═══ SUPPLIED MATERIAL

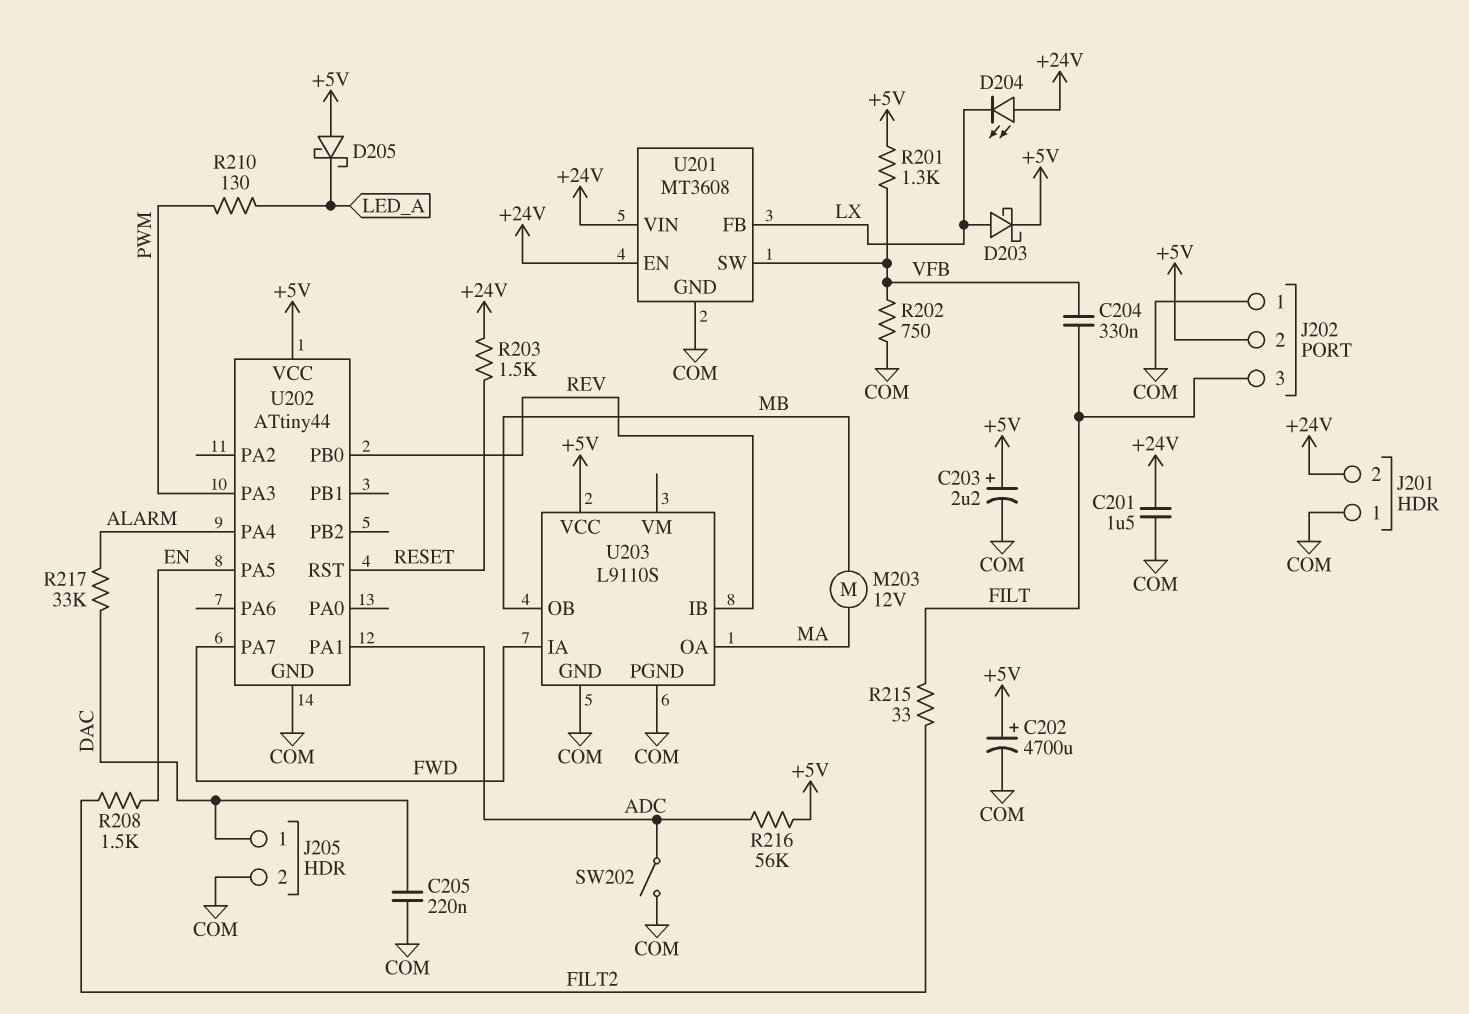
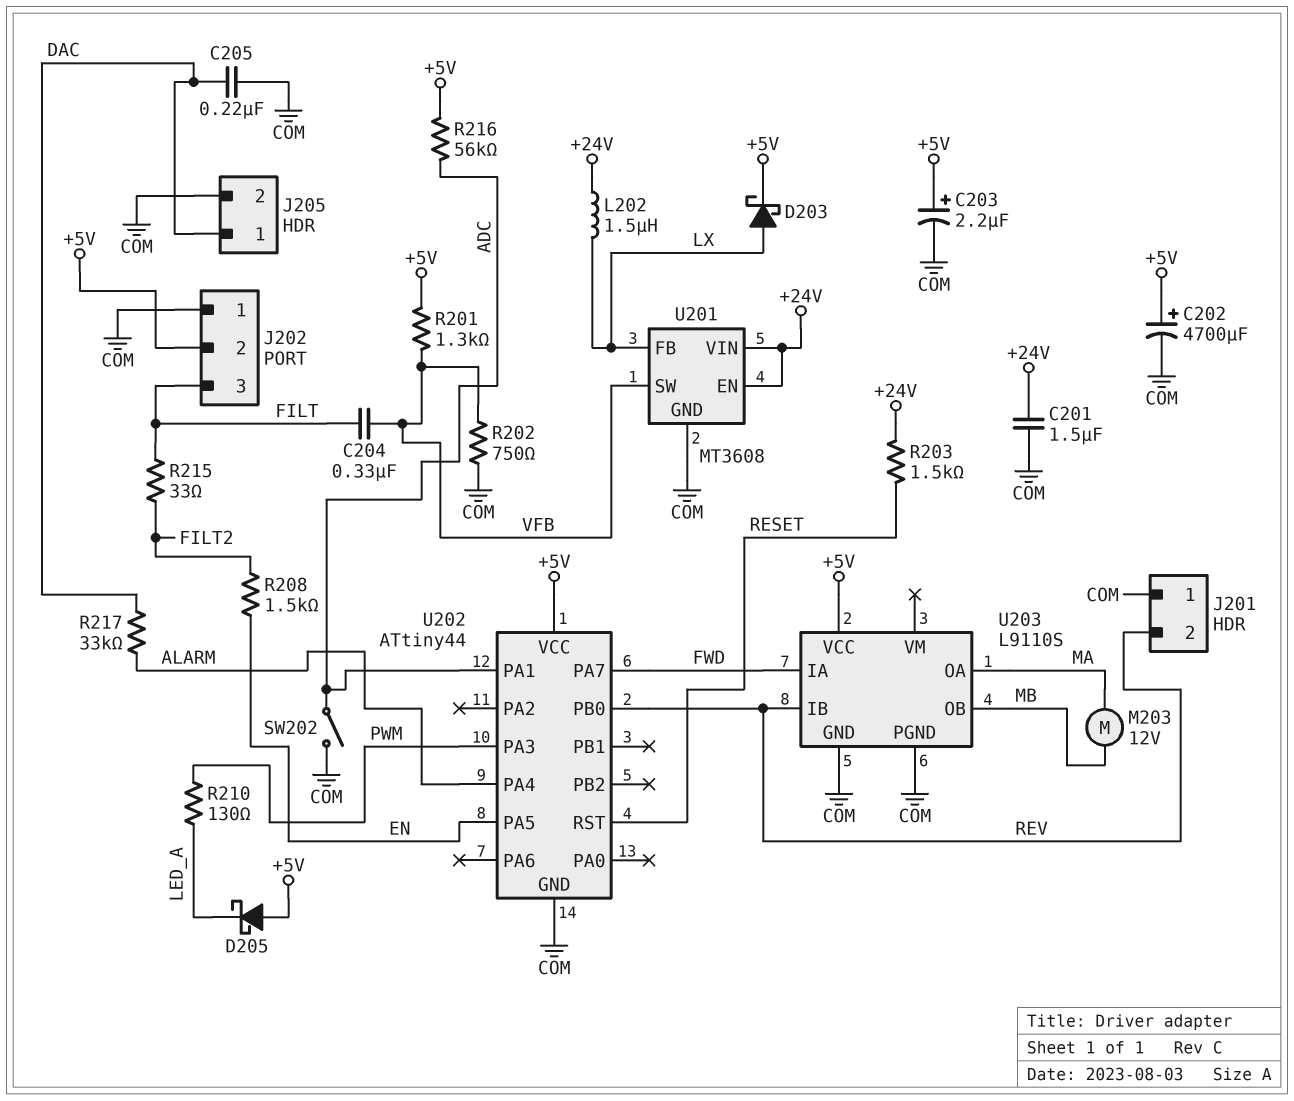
D204: LED (A +24V, K LX) -> none
J201 pin 2: +24V -> REV
L202: none -> 1.5uH (+24V, LX)

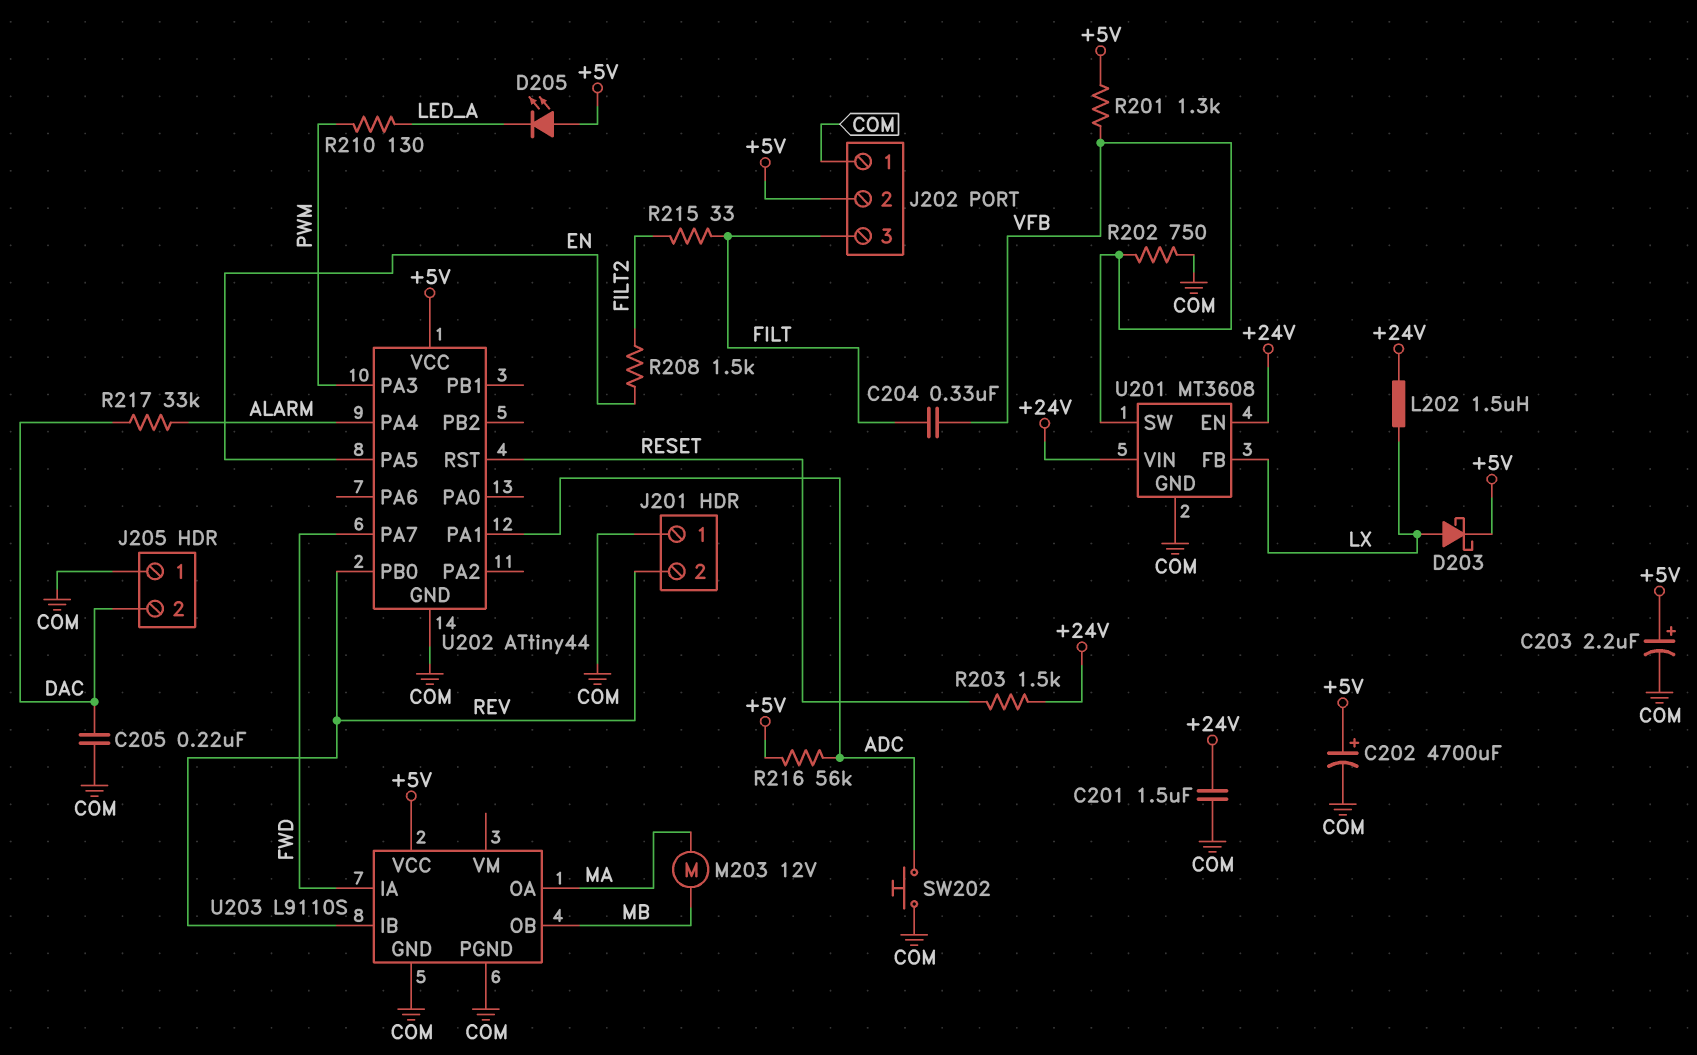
D205: schottky (A +5V, K LED_A) -> LED (A +5V, K LED_A)
J205 pin 1: DAC -> COM
J205 pin 2: COM -> DAC
SW202: switch (ADC, COM) -> button (ADC, COM)

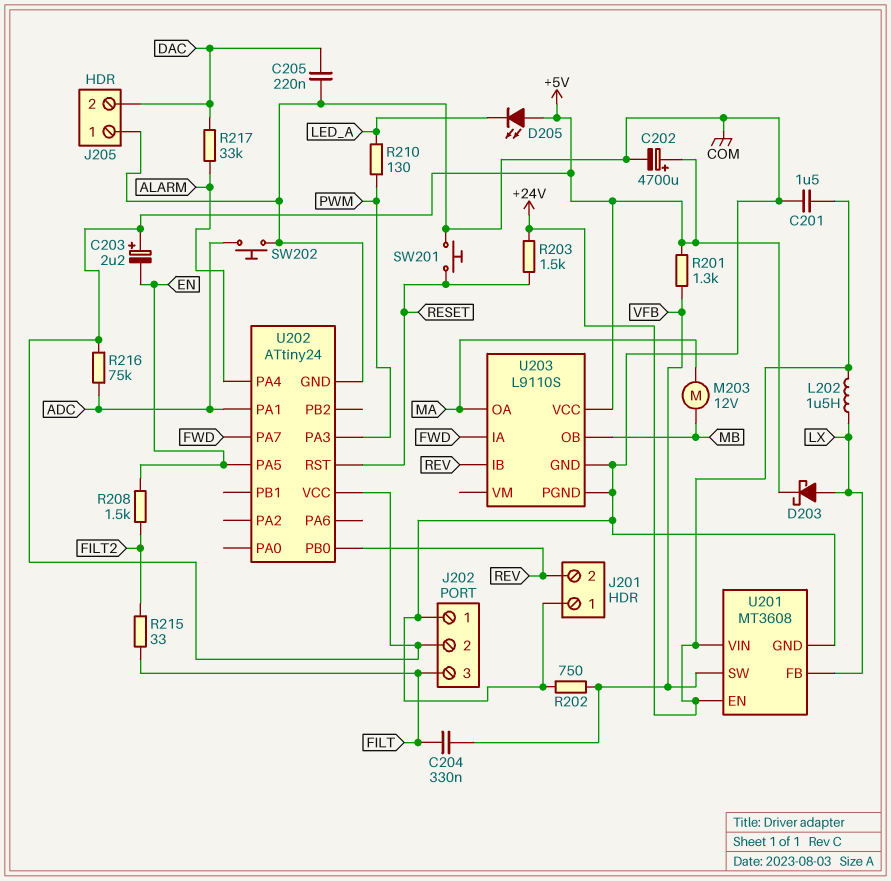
C203: 2.2uF (plus +5V, minus COM) -> 2.2uF (plus +5V, minus EN)
R216: 56k (+5V, ADC) -> 75k (+5V, ADC)
SW201: none -> button (COM, RESET)
U202: ATtiny44 -> ATtiny24

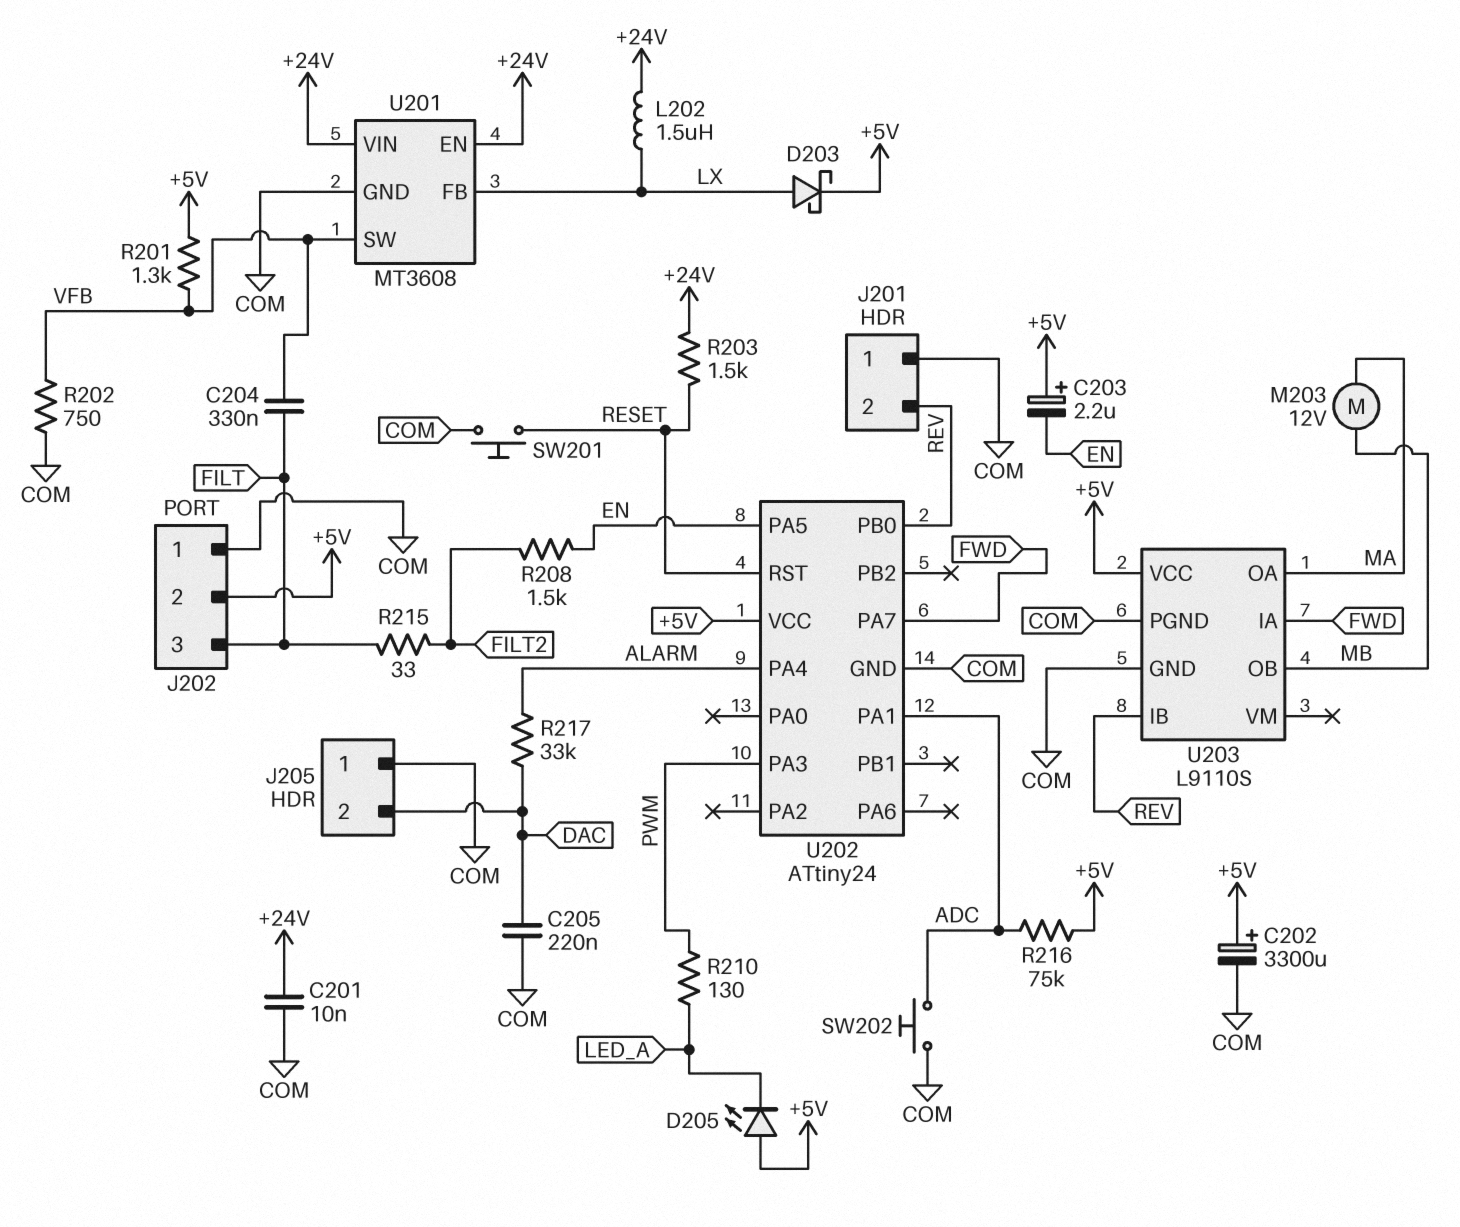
C201: 1.5uF (+24V, COM) -> 10nF (+24V, COM)
C202: 4700uF (plus +5V, minus COM) -> 3300uF (plus +5V, minus COM)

══════

- _PROBLEM TO WORK ON_
Only the lines from the one containing "J205 pin 1: DAC -> COM" through the final line of the records should be retyped, exactly, with every picture omitted.

- _EXERCISE SOLUTION_
J205 pin 1: DAC -> COM
J205 pin 2: COM -> DAC
SW202: switch (ADC, COM) -> button (ADC, COM)

C203: 2.2uF (plus +5V, minus COM) -> 2.2uF (plus +5V, minus EN)
R216: 56k (+5V, ADC) -> 75k (+5V, ADC)
SW201: none -> button (COM, RESET)
U202: ATtiny44 -> ATtiny24

C201: 1.5uF (+24V, COM) -> 10nF (+24V, COM)
C202: 4700uF (plus +5V, minus COM) -> 3300uF (plus +5V, minus COM)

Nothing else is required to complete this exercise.